EXERCISE DETAILS —
Everything from the line with "BUZZER3 pin IO: D4 -> D2" to the line with "BUZZER3: KY-012 -> YL-44" in the listing below, both lines included, needs to be copied exactly, apart from the pictures.

[Opening INFORMATION PROVIDED section]

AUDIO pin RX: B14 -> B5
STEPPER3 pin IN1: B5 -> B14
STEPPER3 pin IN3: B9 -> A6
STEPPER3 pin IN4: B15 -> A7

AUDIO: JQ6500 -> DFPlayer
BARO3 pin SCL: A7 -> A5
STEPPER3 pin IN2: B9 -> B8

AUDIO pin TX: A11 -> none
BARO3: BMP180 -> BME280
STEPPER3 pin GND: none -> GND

[Closing INFORMATION PROVIDED section]
[Opening INFORMATION PROVIDED section]

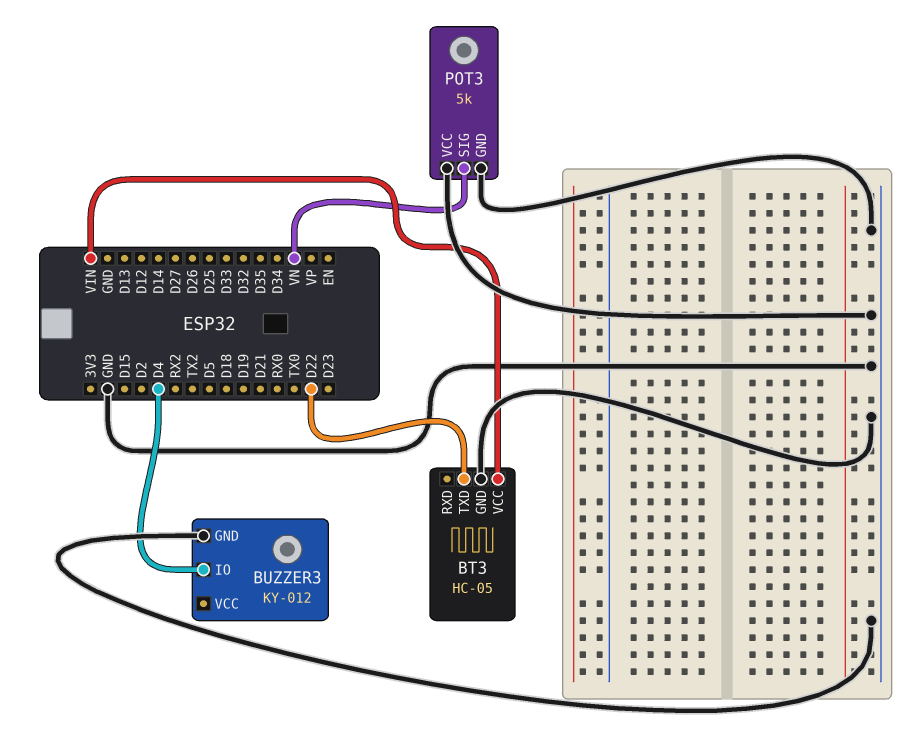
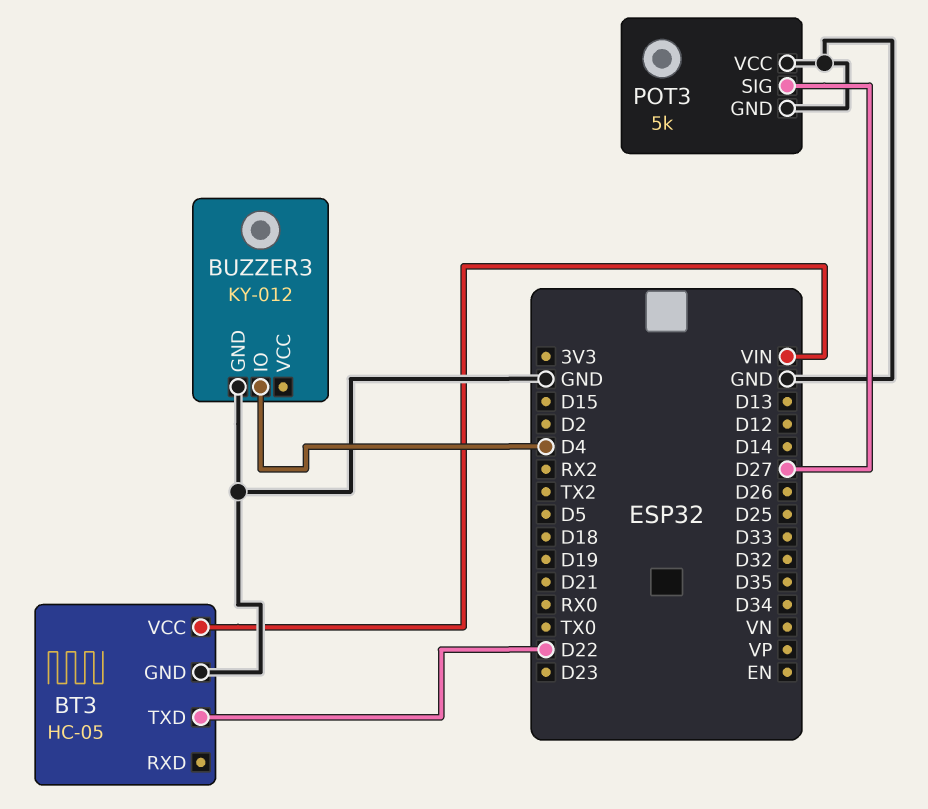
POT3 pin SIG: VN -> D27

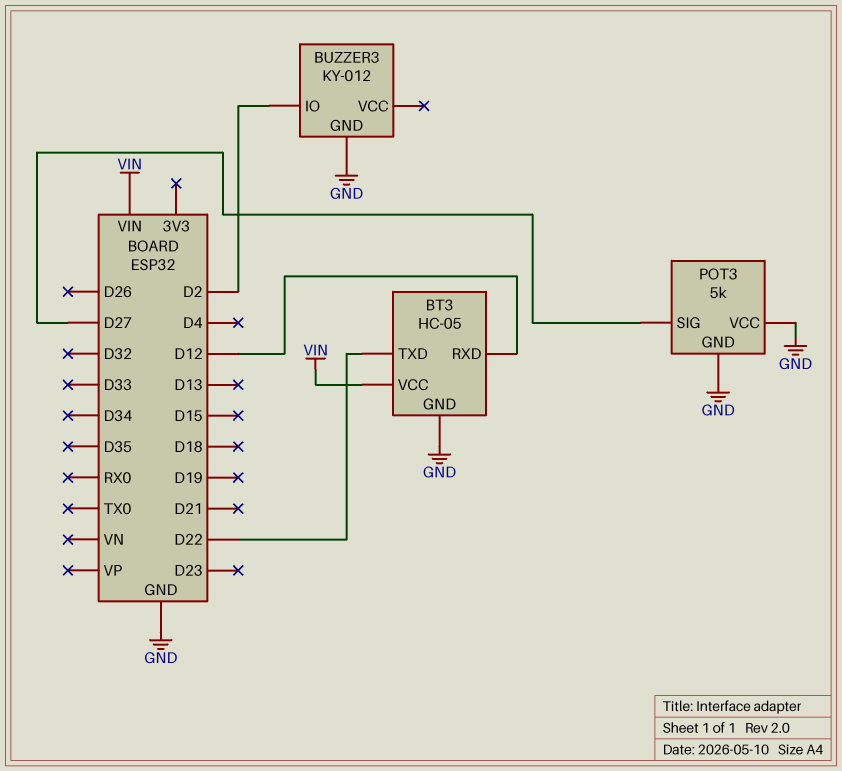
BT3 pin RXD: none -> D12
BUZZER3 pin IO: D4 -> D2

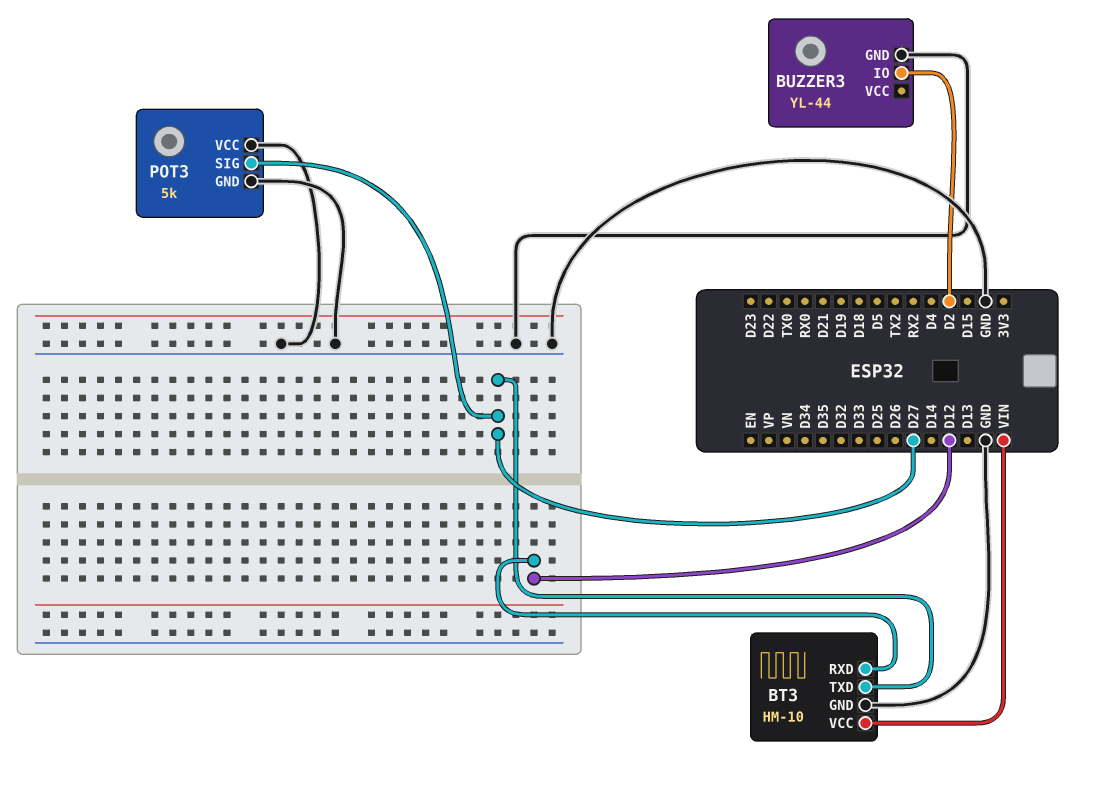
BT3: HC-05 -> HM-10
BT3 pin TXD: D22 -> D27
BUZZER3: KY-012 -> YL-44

[Closing INFORMATION PROVIDED section]
[Opening INFORMATION PROVIDED section]

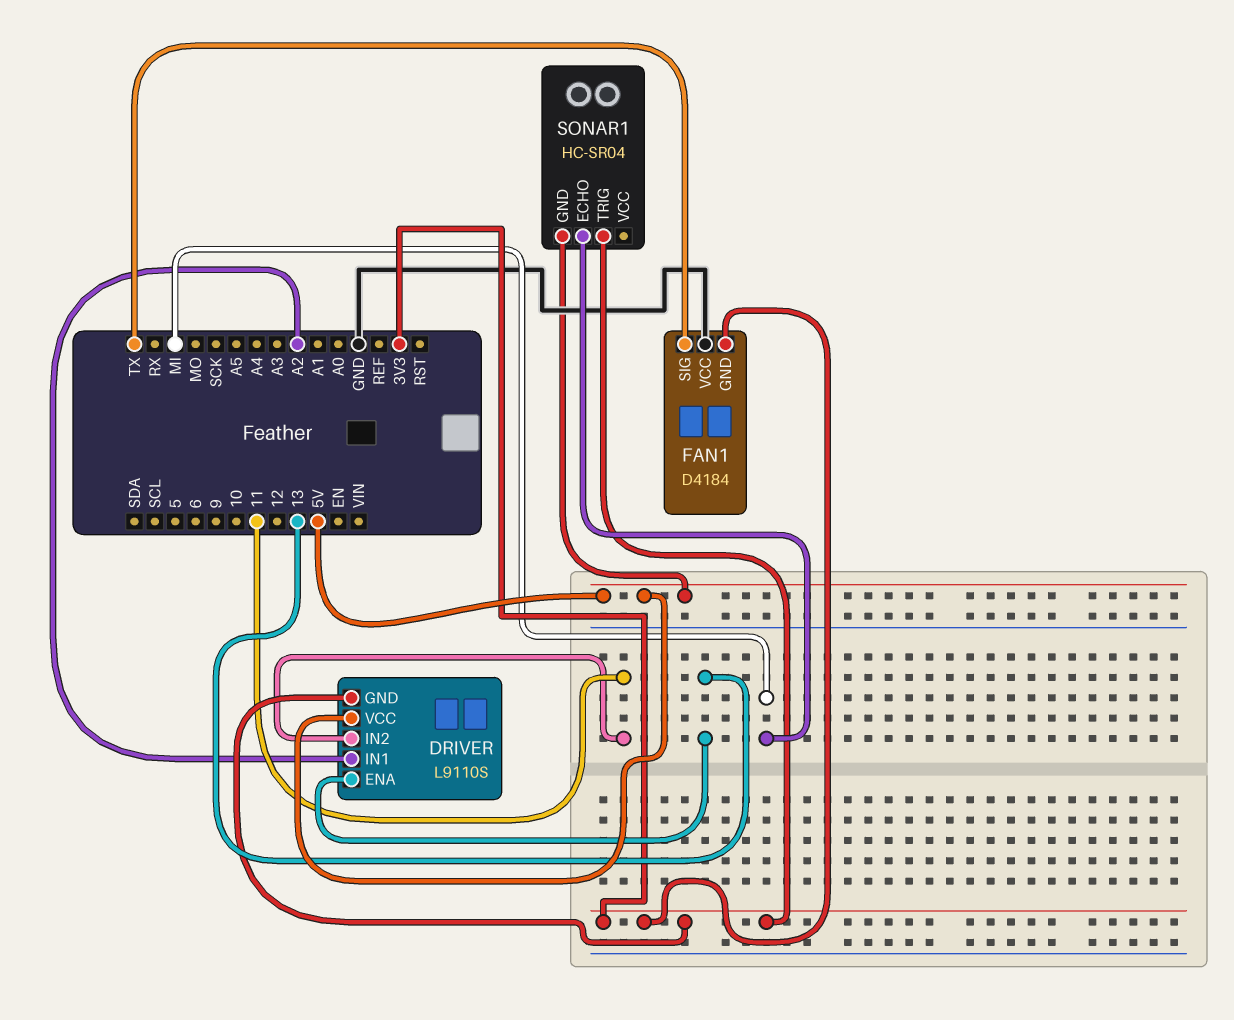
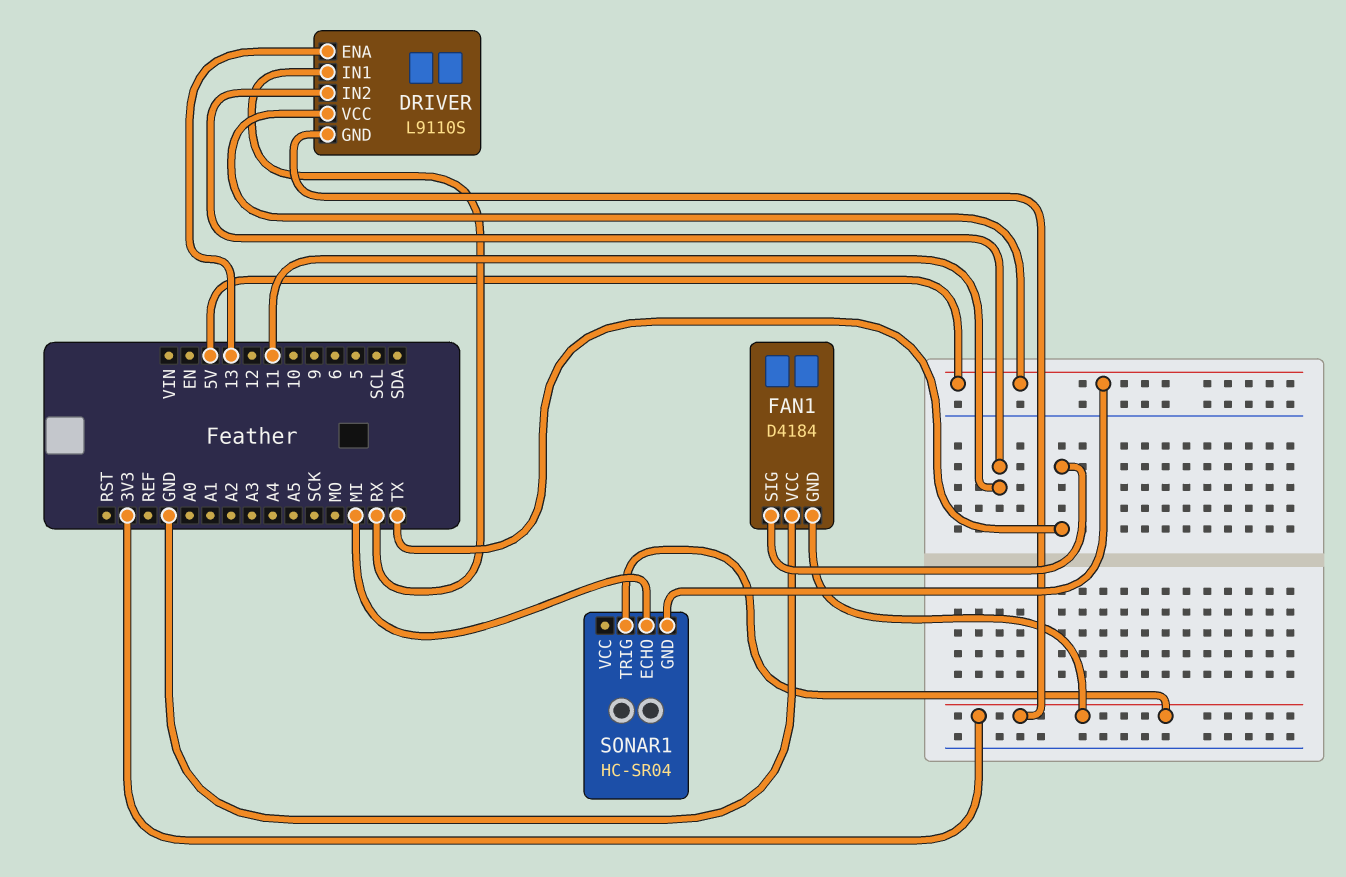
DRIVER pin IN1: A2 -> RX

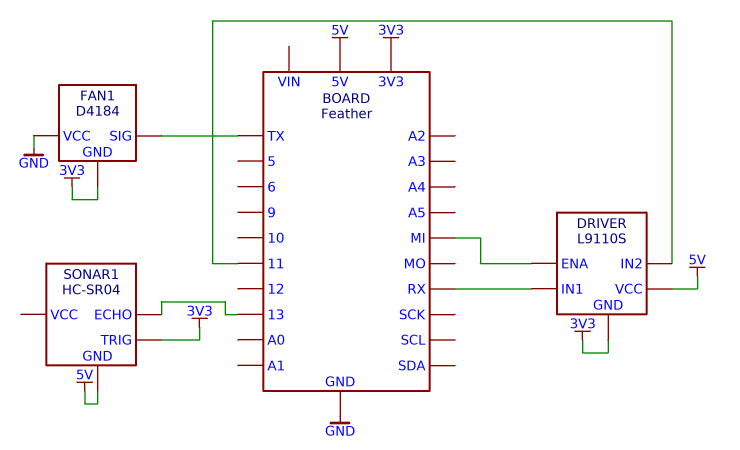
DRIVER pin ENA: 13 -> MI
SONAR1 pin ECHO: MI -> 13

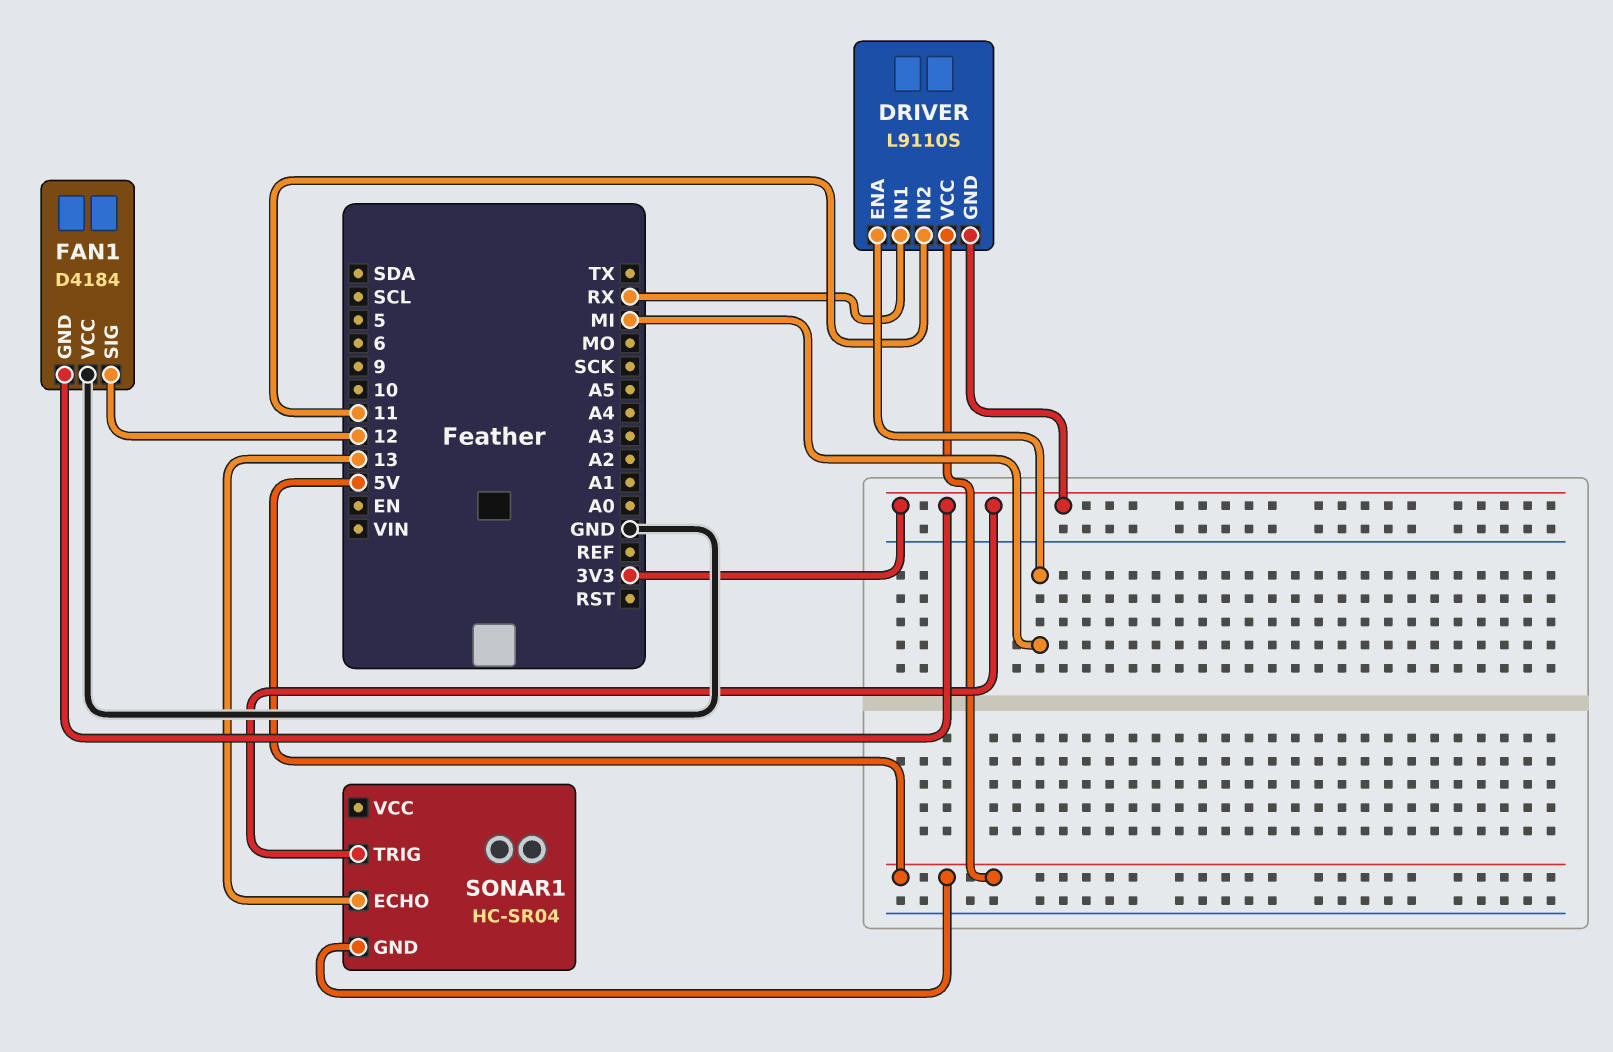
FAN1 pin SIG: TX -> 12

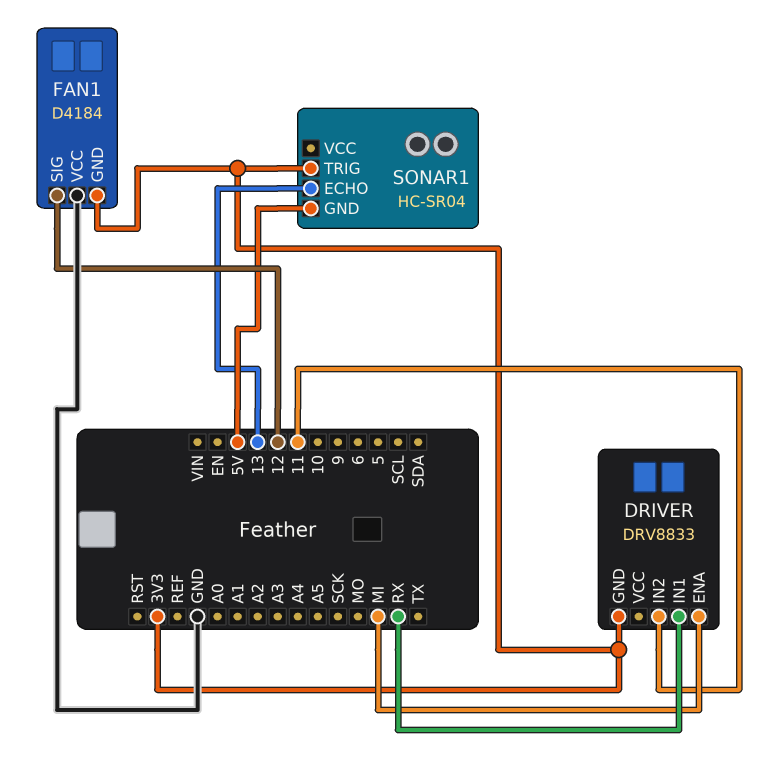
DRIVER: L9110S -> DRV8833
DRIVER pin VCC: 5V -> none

[Closing INFORMATION PROVIDED section]

THE COMPLETED TASK —
BUZZER3 pin IO: D4 -> D2

BT3: HC-05 -> HM-10
BT3 pin TXD: D22 -> D27
BUZZER3: KY-012 -> YL-44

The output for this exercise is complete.